--- Extracted entries ---

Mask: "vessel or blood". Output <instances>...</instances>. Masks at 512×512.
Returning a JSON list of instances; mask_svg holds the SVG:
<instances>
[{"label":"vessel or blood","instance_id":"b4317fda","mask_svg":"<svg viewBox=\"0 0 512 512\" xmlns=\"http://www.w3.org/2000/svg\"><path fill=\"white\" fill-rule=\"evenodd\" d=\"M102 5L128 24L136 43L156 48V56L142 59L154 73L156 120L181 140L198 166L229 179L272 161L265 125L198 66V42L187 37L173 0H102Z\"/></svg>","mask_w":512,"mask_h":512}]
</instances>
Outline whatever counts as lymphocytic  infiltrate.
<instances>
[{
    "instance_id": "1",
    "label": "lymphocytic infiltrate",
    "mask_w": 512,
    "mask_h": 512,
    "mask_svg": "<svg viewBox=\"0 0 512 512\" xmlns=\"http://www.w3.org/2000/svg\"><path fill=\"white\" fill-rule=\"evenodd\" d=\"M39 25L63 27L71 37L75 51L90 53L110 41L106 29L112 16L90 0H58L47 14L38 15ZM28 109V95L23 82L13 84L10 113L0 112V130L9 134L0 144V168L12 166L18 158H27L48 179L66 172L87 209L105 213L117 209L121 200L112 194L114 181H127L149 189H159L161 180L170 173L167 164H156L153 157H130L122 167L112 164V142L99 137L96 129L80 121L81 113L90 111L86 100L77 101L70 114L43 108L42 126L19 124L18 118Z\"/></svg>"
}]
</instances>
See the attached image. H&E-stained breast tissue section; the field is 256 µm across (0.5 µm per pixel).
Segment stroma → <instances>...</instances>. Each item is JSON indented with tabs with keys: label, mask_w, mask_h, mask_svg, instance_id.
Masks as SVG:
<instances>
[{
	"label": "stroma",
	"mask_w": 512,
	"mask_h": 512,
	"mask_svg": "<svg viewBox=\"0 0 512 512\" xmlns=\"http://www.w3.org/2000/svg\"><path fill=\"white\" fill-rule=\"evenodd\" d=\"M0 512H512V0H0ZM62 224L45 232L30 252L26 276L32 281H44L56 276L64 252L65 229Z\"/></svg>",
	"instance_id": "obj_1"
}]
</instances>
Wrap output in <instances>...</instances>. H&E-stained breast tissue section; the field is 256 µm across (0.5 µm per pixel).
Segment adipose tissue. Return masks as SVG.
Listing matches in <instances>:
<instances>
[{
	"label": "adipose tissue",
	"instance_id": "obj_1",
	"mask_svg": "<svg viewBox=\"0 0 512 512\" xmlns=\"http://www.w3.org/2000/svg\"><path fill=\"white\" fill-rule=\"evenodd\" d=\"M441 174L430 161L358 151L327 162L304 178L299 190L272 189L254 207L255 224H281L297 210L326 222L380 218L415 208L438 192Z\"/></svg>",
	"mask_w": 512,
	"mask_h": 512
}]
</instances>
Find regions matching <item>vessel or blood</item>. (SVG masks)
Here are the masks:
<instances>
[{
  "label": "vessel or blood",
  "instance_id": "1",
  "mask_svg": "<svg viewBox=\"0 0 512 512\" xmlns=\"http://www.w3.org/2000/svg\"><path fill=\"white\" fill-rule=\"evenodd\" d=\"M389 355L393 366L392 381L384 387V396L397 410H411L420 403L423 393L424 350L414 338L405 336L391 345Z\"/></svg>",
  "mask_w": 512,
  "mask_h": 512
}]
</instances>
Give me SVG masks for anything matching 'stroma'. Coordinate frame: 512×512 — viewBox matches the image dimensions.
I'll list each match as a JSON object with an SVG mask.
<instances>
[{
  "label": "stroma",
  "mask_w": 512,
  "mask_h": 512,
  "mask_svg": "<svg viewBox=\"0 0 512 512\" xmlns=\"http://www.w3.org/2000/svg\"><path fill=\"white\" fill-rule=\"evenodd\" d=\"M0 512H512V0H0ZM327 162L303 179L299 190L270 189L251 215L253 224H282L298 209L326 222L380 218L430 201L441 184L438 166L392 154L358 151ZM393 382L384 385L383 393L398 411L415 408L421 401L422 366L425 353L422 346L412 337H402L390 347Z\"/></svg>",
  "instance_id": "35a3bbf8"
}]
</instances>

---

[Work to be completed] Which lines include the word "stained"? List them all.

[Right answer]
See the attached image. H&E-stained breast tissue section; the field is 256 µm across (0.5 µm per pixel).
Wrap output in <instances>...</instances>. H&E-stained breast tissue section; the field is 256 µm across (0.5 µm per pixel).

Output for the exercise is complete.